● **Directions for this task**
Please report how many lines of the data include the word "notebook", with the number as the entire reply.
════════════════════
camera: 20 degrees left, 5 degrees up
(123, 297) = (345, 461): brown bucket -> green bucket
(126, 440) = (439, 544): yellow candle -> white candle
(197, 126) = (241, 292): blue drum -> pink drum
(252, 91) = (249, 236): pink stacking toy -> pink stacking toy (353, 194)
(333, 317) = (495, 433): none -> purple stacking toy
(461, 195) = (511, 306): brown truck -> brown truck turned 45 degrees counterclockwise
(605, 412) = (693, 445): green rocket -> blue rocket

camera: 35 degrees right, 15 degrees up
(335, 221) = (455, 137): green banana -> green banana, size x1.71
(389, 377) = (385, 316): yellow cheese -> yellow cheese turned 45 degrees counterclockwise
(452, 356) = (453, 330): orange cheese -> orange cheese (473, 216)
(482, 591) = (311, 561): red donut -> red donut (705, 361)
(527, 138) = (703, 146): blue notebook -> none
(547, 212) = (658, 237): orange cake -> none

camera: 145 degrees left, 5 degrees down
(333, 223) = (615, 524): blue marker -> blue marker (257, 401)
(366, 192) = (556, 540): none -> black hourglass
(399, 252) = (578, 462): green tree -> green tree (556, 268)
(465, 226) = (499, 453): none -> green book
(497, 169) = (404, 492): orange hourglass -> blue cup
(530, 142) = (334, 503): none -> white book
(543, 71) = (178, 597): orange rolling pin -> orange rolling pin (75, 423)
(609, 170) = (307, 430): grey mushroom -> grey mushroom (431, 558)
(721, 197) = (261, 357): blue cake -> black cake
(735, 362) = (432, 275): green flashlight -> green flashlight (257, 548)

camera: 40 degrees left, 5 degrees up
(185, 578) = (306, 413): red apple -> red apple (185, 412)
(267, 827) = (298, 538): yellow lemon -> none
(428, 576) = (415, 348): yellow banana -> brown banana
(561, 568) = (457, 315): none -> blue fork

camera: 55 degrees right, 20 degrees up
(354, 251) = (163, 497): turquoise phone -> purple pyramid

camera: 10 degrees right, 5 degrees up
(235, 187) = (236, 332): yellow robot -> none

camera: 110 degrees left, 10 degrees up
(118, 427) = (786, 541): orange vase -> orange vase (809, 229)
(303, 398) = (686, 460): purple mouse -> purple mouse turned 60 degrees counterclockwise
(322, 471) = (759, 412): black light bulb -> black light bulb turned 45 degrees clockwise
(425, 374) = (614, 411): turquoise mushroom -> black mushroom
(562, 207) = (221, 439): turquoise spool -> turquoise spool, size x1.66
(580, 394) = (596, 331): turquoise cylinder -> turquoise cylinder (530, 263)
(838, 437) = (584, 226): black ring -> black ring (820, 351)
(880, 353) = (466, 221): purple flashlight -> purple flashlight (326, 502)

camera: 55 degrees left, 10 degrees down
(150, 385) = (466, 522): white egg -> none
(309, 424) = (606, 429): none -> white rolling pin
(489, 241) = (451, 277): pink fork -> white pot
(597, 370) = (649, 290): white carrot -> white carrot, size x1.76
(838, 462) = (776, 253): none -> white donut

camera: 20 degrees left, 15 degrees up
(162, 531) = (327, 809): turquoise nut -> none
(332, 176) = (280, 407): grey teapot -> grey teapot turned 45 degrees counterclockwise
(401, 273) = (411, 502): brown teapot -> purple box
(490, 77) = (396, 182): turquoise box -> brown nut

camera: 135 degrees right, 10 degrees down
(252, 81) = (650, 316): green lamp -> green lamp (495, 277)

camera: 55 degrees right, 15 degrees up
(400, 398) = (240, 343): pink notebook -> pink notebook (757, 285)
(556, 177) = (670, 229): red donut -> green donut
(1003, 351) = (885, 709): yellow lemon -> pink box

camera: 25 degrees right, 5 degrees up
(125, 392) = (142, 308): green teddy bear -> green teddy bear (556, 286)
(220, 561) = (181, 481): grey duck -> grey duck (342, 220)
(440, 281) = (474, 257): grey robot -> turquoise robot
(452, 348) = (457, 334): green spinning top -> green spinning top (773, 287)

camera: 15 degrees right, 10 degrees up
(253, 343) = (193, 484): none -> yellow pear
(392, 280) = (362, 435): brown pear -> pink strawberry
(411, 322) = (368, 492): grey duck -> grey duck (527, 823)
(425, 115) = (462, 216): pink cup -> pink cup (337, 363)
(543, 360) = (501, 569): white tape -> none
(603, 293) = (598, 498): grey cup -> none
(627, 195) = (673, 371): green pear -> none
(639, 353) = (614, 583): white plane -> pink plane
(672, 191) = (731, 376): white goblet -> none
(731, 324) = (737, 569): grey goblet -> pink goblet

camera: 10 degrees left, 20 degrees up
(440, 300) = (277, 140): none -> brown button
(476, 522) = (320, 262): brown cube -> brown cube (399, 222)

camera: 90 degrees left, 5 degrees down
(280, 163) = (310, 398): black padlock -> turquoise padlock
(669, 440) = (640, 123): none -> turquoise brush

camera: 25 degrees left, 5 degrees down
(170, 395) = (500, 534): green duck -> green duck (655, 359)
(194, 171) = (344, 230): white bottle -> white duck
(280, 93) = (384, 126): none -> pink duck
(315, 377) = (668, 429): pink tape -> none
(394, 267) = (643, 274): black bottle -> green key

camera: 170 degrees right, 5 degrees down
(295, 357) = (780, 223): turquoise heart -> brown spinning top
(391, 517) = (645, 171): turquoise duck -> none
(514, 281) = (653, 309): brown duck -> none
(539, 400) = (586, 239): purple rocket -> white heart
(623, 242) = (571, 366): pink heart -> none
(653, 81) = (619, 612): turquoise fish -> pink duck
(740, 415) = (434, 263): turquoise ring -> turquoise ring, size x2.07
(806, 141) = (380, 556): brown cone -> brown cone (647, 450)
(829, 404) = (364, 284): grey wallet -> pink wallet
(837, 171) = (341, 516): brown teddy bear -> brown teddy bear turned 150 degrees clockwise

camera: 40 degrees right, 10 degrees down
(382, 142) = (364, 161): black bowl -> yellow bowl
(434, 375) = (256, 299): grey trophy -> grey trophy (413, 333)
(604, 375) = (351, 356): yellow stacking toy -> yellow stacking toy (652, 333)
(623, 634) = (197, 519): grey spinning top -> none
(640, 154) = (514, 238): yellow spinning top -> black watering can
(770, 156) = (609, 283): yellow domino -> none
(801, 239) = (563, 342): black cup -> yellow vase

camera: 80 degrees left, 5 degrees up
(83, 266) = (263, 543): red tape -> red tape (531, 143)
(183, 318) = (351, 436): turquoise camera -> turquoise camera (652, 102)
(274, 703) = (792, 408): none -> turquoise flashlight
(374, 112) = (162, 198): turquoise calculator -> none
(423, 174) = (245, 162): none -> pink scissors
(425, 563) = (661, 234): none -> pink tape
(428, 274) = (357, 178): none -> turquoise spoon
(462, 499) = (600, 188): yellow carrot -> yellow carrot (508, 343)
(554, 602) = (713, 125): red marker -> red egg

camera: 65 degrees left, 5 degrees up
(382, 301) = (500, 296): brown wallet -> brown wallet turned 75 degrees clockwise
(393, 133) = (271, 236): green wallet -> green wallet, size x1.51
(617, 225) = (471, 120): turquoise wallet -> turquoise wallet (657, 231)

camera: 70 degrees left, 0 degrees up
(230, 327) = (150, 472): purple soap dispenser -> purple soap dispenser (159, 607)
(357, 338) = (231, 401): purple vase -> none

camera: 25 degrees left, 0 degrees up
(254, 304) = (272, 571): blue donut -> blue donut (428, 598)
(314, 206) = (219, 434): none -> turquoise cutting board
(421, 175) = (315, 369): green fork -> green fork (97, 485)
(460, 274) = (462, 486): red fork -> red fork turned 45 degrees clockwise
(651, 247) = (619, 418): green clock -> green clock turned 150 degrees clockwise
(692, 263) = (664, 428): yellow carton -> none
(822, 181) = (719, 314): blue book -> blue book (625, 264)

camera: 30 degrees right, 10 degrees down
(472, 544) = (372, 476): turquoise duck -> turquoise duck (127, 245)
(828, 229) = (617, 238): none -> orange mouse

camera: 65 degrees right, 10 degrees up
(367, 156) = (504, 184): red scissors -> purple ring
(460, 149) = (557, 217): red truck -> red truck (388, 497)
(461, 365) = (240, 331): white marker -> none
════════════════════
● **Problem solution**
2